Where the listing shows an image, skip it and output all other material unchanged.
═════ Data for review ═════
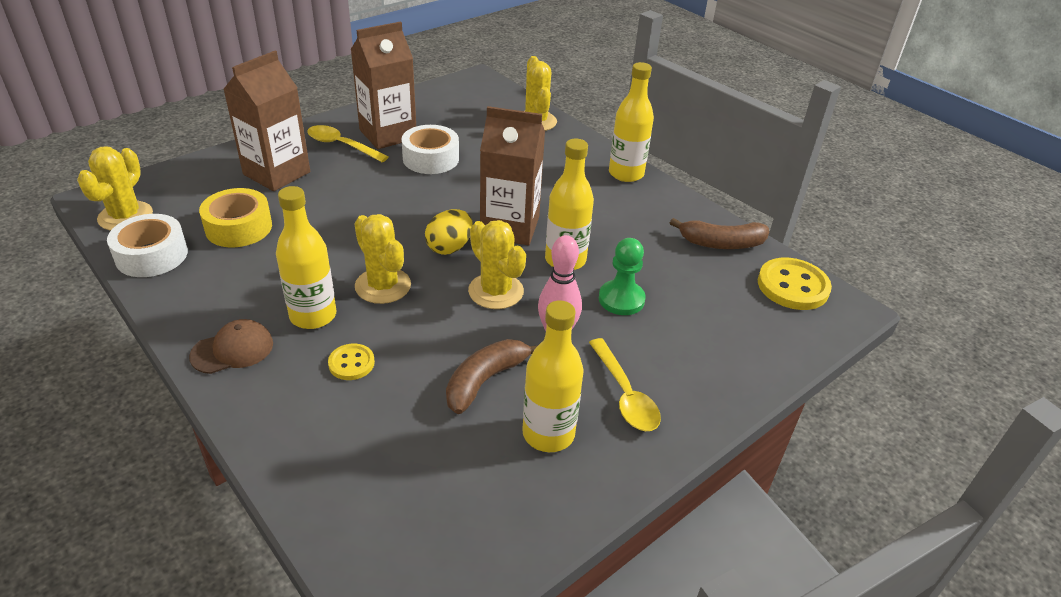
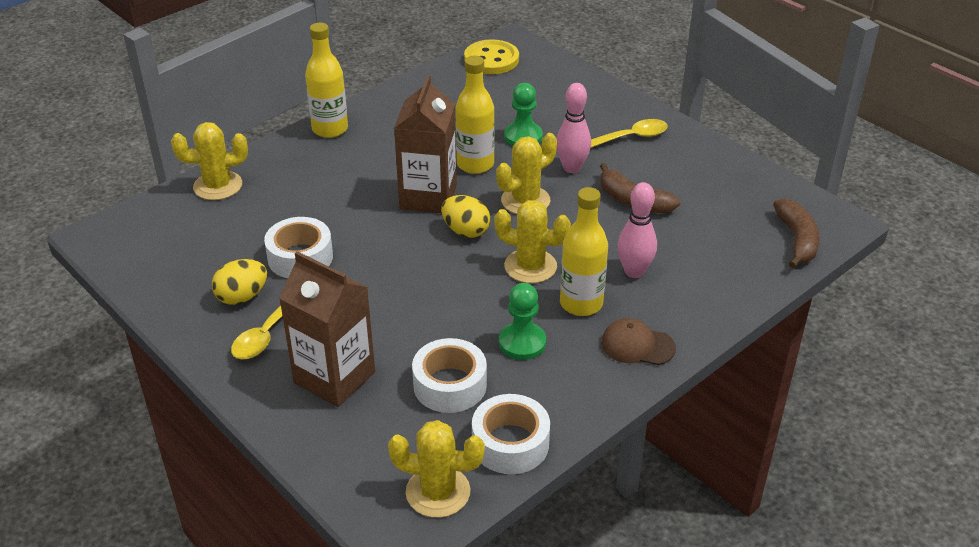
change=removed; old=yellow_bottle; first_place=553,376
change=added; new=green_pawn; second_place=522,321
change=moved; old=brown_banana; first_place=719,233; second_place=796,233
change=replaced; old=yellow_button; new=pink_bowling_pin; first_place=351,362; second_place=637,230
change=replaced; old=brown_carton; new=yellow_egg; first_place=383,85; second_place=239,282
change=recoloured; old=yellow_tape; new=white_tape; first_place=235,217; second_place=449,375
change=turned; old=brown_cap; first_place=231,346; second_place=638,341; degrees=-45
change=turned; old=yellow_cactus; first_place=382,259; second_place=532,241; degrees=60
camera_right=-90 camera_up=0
═════
- [Output for this task]
change=removed; old=yellow_bottle; first_place=553,376
change=added; new=green_pawn; second_place=522,321
change=moved; old=brown_banana; first_place=719,233; second_place=796,233
change=replaced; old=yellow_button; new=pink_bowling_pin; first_place=351,362; second_place=637,230
change=replaced; old=brown_carton; new=yellow_egg; first_place=383,85; second_place=239,282
change=recoloured; old=yellow_tape; new=white_tape; first_place=235,217; second_place=449,375
change=turned; old=brown_cap; first_place=231,346; second_place=638,341; degrees=-45
change=turned; old=yellow_cactus; first_place=382,259; second_place=532,241; degrees=60
camera_right=-90 camera_up=0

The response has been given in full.